__Work order__:
Go through the records and copy each line where the word "AUDIO" occurs.

Change listing data
※ ※ ※
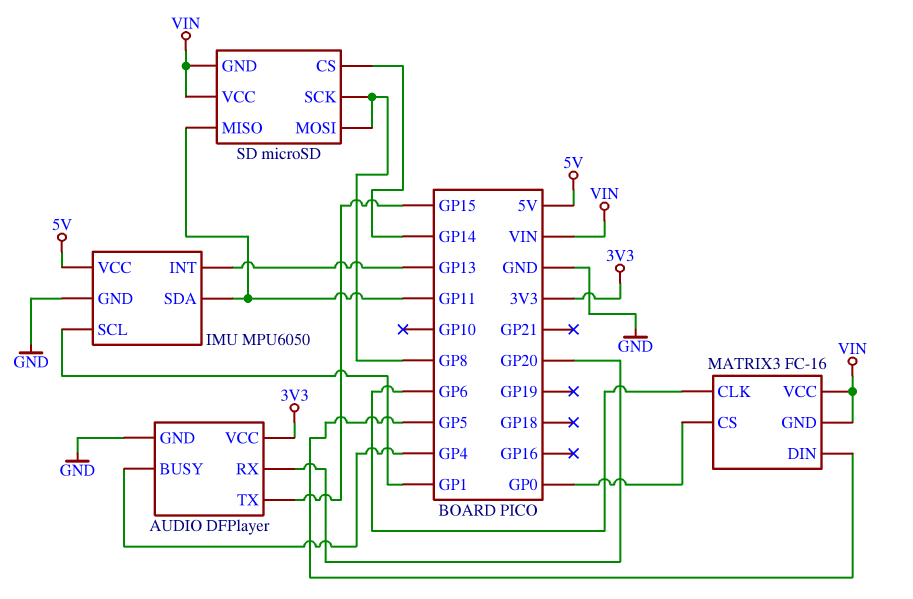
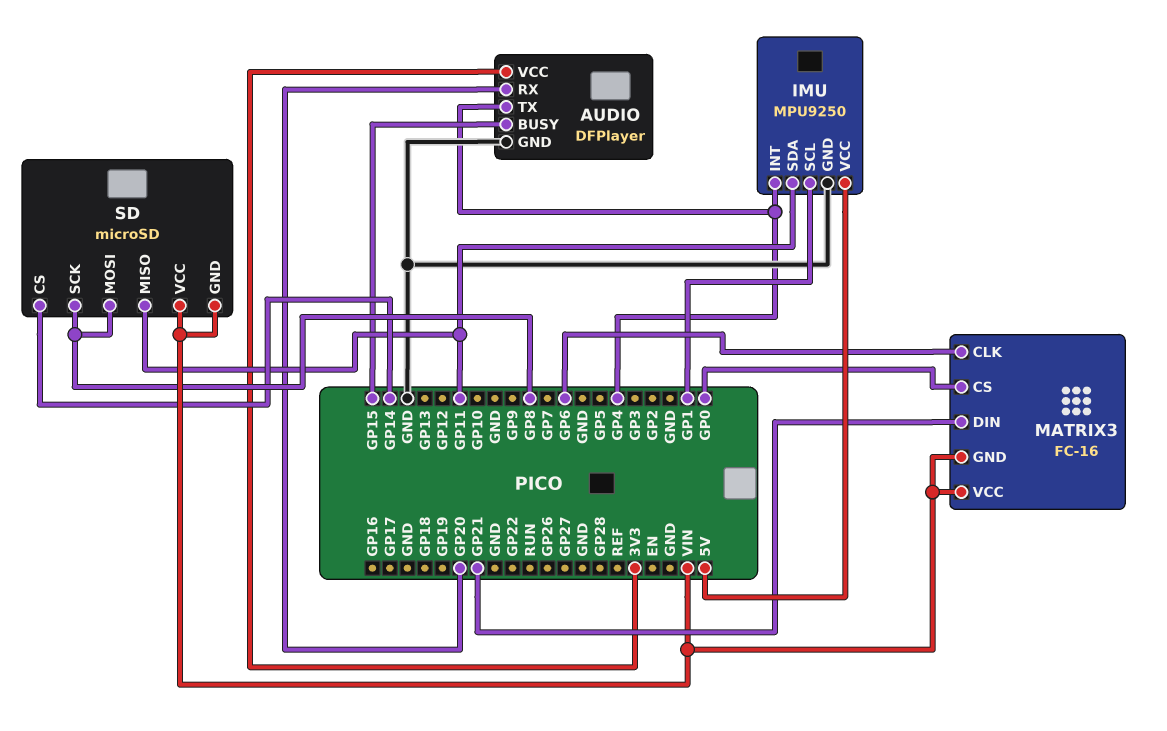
AUDIO pin BUSY: GP4 -> GP15
AUDIO pin TX: GP15 -> GP4
IMU: MPU6050 -> MPU9250
IMU pin INT: GP13 -> GP4
MATRIX3 pin DIN: GP5 -> GP21

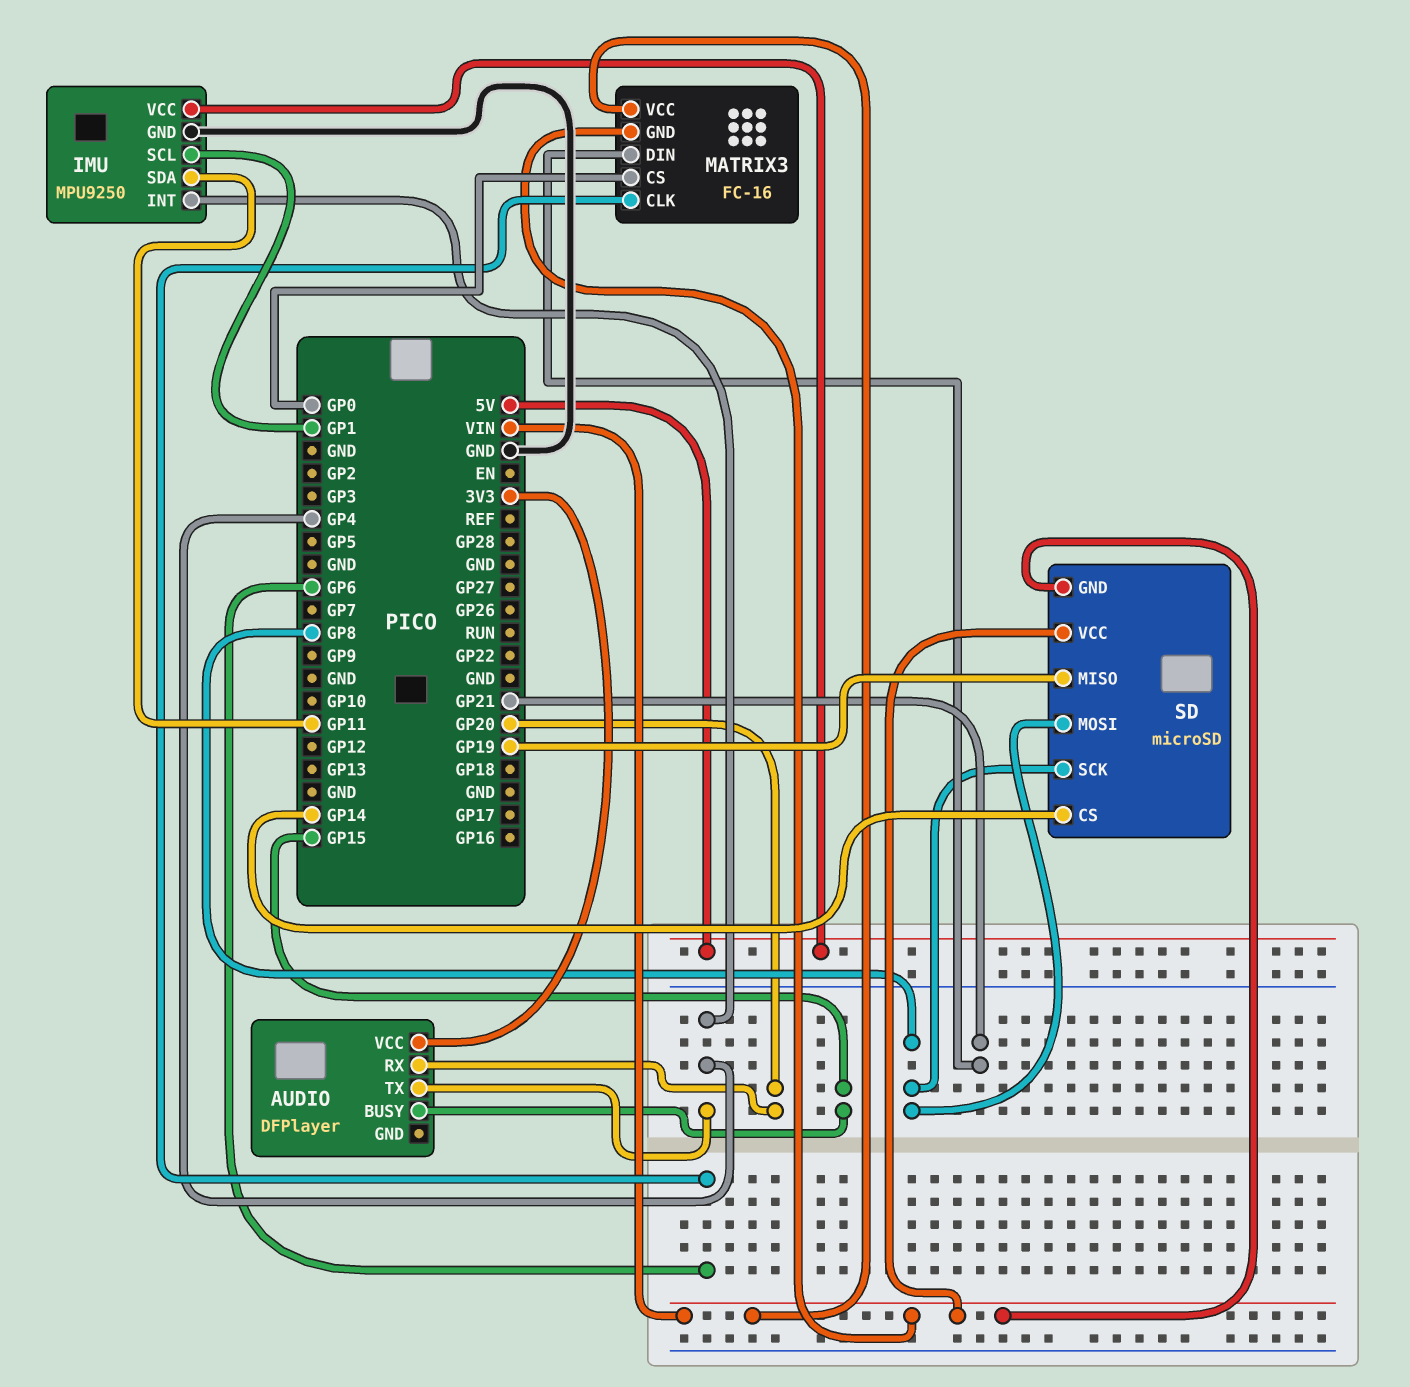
AUDIO pin GND: GND -> none
SD pin MISO: GP11 -> GP19

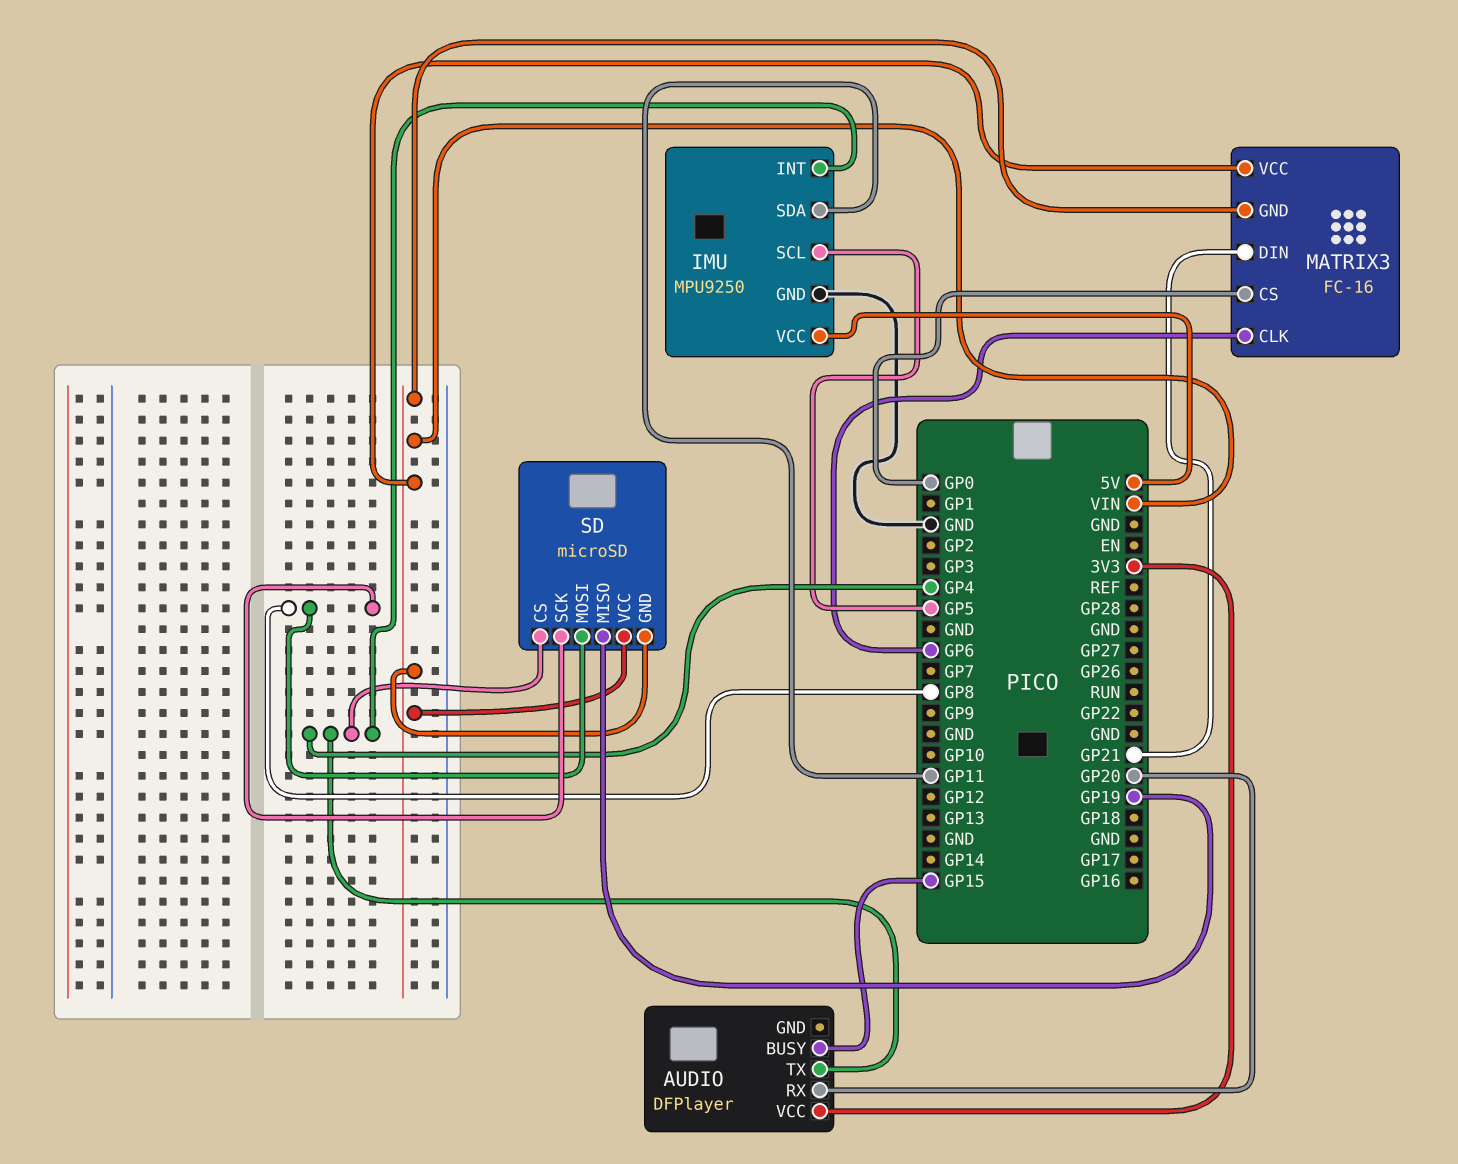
IMU pin SCL: GP1 -> GP5
SD pin CS: GP14 -> GP4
※ ※ ※
__Output of the exercise__:
AUDIO pin BUSY: GP4 -> GP15
AUDIO pin TX: GP15 -> GP4
AUDIO pin GND: GND -> none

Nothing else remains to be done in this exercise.